• TASK DESCRIPTION:
The entries below contain a line with "purple brick D6:D7" and a line with "none -> red brick I7:I8 level 2". Quote exactly those two lines and all lines between them.

• MATERIAL FOR THIS TASK:
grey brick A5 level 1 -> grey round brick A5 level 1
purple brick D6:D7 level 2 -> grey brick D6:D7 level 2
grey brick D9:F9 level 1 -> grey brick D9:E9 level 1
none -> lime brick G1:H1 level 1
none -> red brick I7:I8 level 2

...

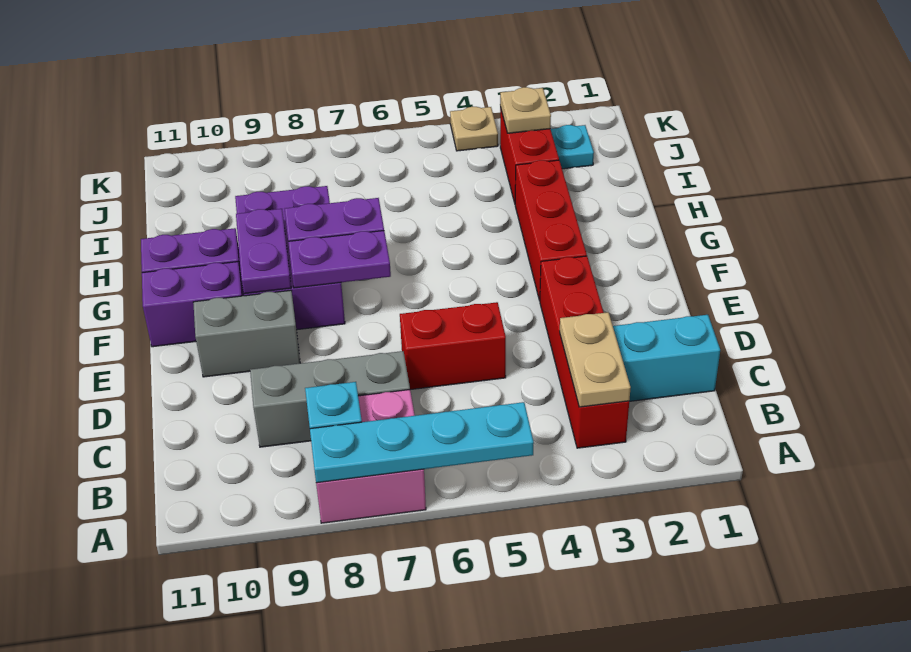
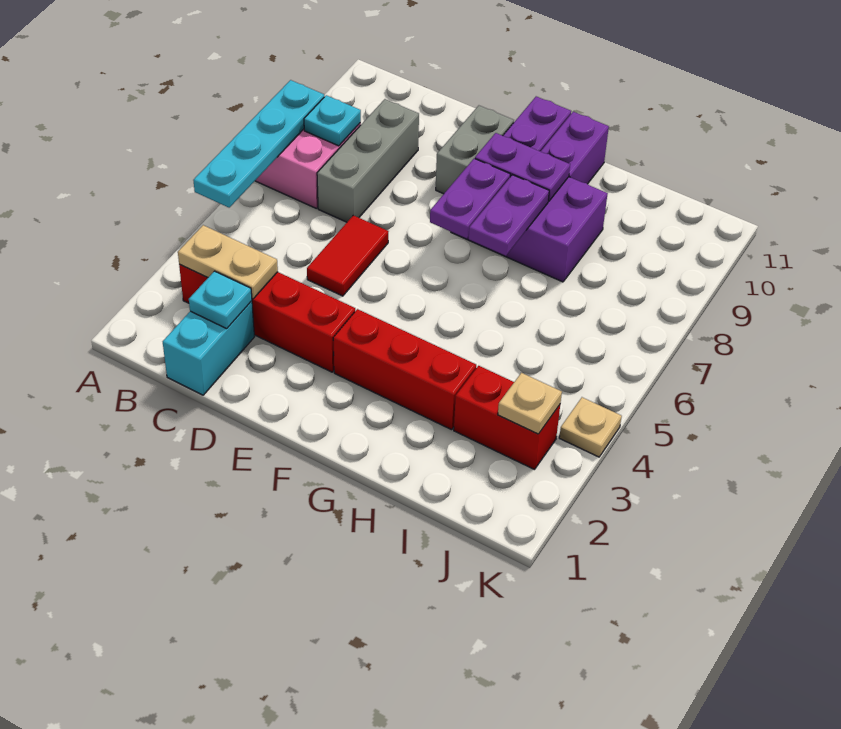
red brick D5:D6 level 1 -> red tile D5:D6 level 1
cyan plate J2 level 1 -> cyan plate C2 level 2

• RESULT:
purple brick D6:D7 level 2 -> grey brick D6:D7 level 2
grey brick D9:F9 level 1 -> grey brick D9:E9 level 1
none -> lime brick G1:H1 level 1
none -> red brick I7:I8 level 2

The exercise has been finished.